**The problem:** Restate the full listing word for word; images stay out of it.

**Records shown:**
◇ ◇ ◇ ◇

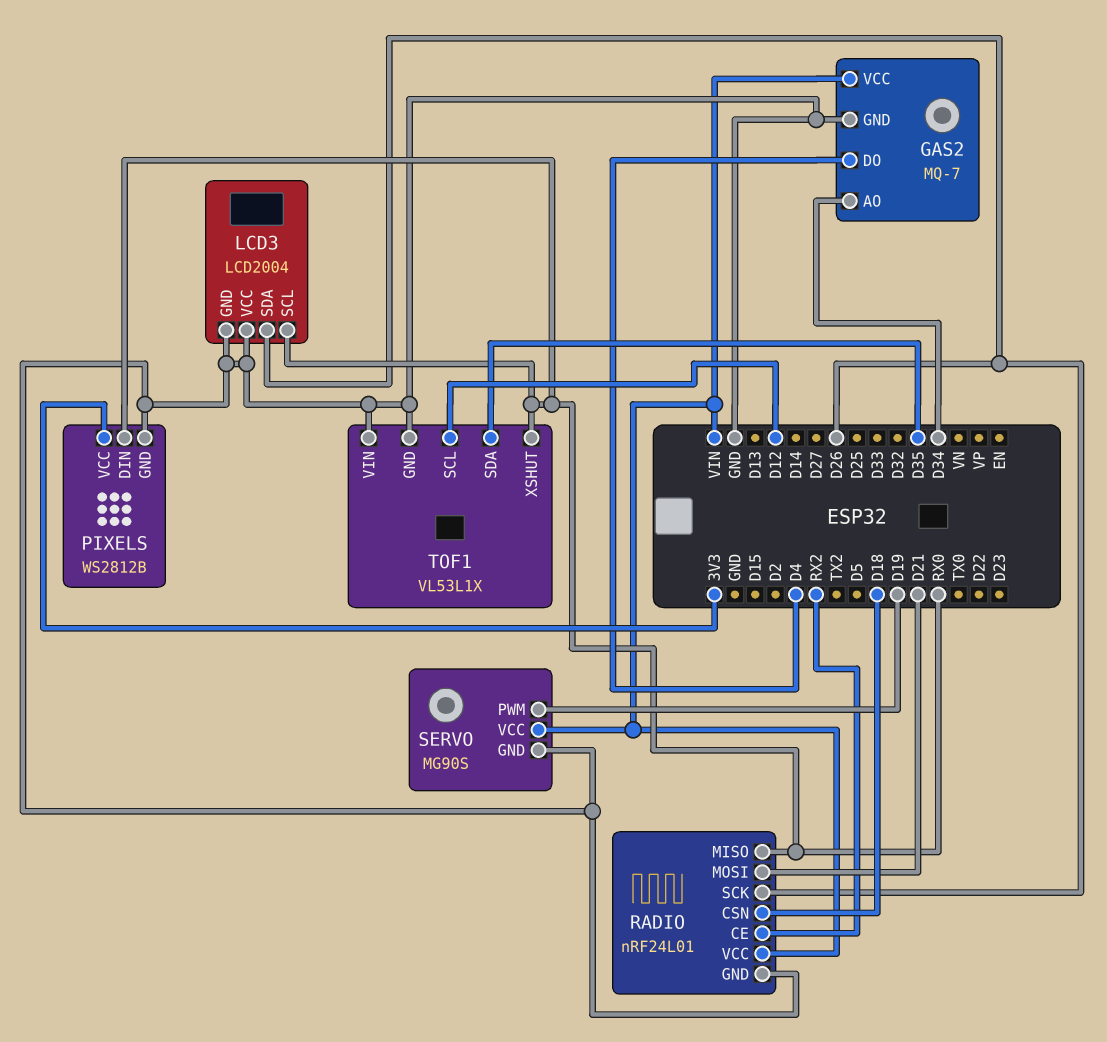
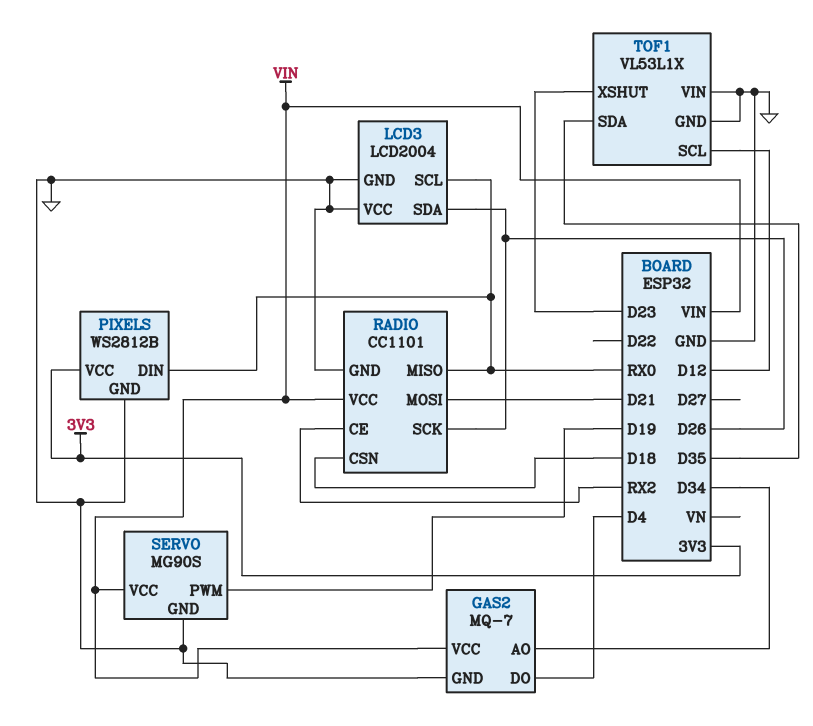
RADIO: nRF24L01 -> CC1101
TOF1 pin XSHUT: RX0 -> D23

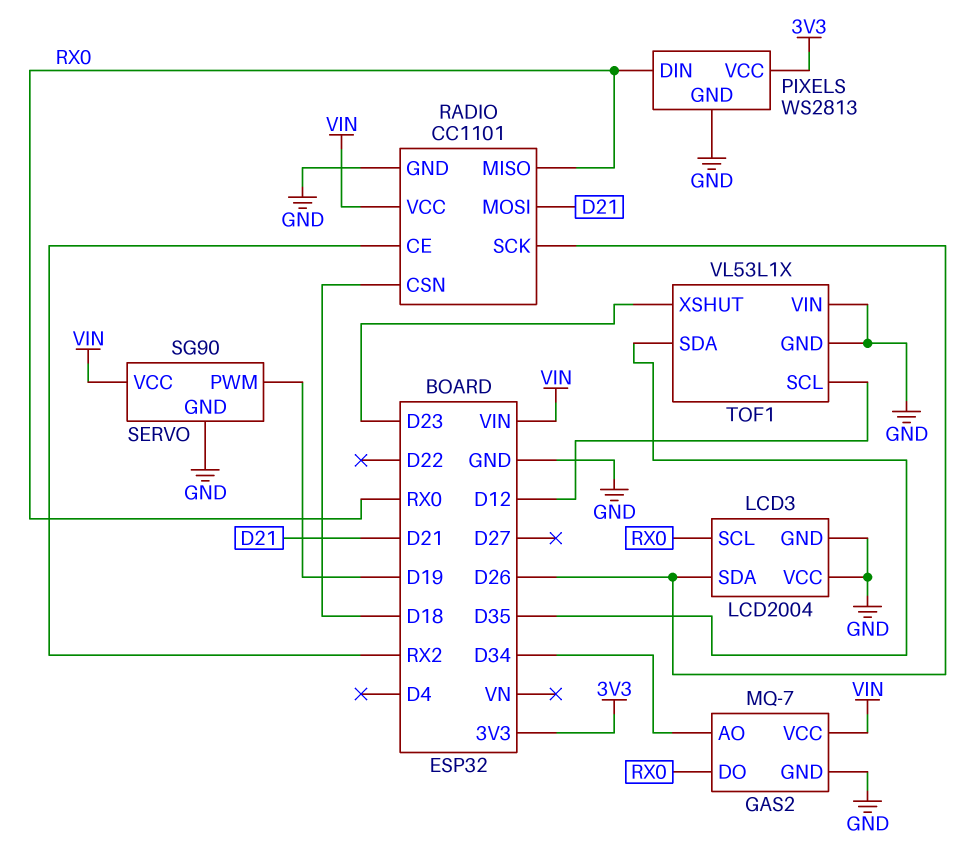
GAS2 pin DO: D4 -> RX0
PIXELS: WS2812B -> WS2813
SERVO: MG90S -> SG90

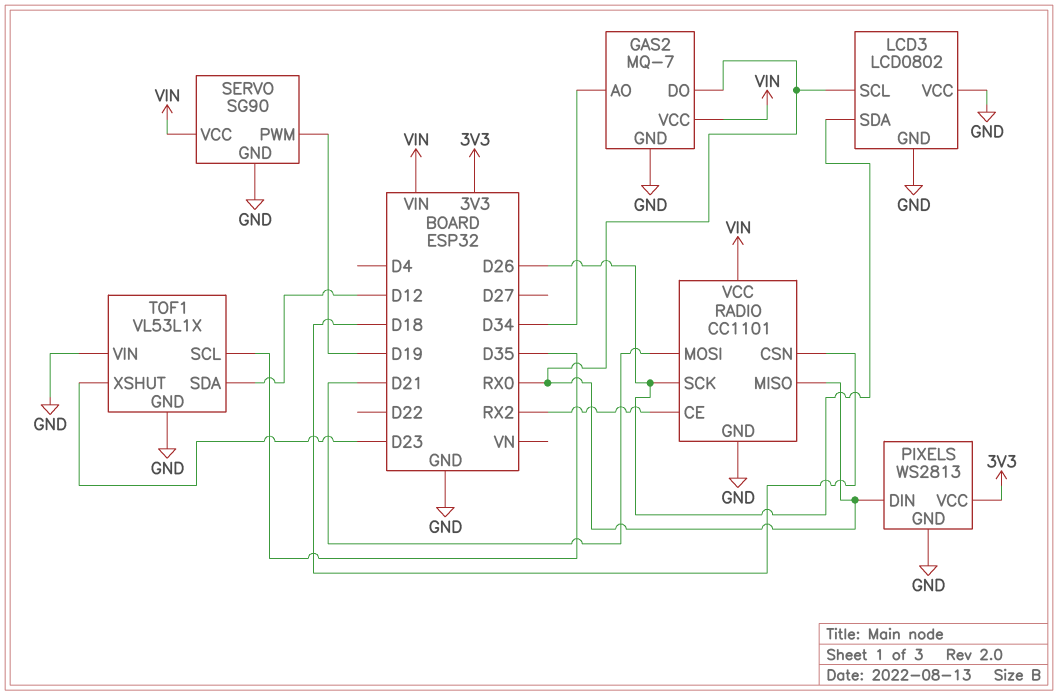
LCD3: LCD2004 -> LCD0802
TOF1 pin SCL: D12 -> D35
TOF1 pin SDA: D35 -> D12

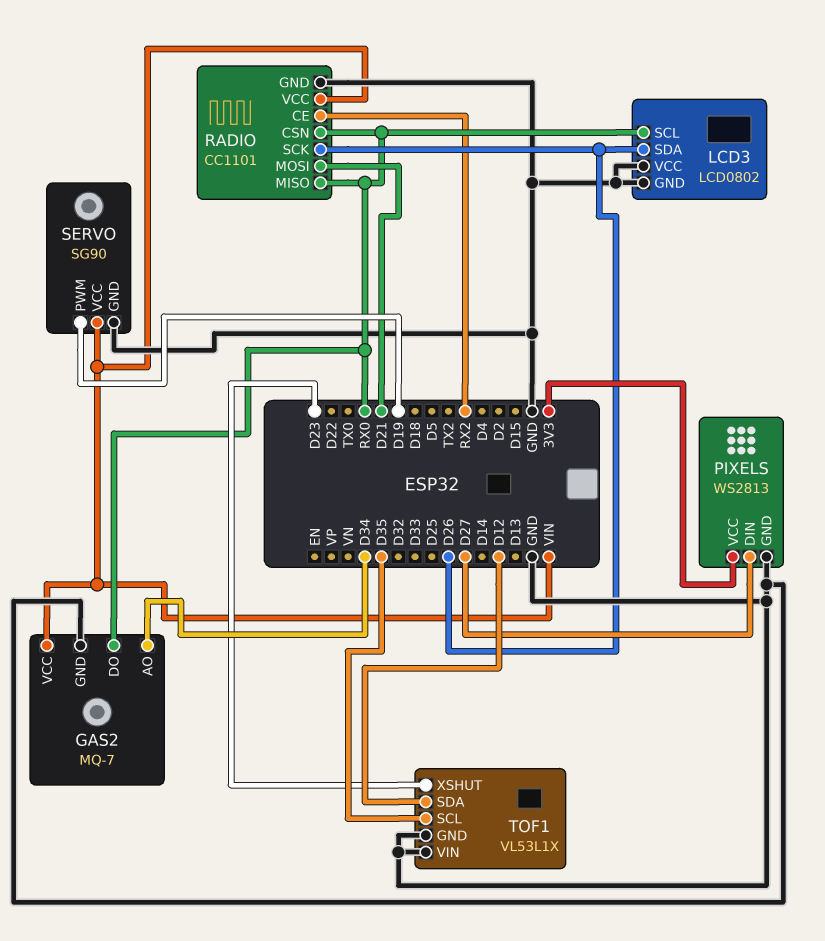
PIXELS pin DIN: RX0 -> D27
RADIO pin CSN: D18 -> RX0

◇ ◇ ◇ ◇

**Response area:**
RADIO: nRF24L01 -> CC1101
TOF1 pin XSHUT: RX0 -> D23

GAS2 pin DO: D4 -> RX0
PIXELS: WS2812B -> WS2813
SERVO: MG90S -> SG90

LCD3: LCD2004 -> LCD0802
TOF1 pin SCL: D12 -> D35
TOF1 pin SDA: D35 -> D12

PIXELS pin DIN: RX0 -> D27
RADIO pin CSN: D18 -> RX0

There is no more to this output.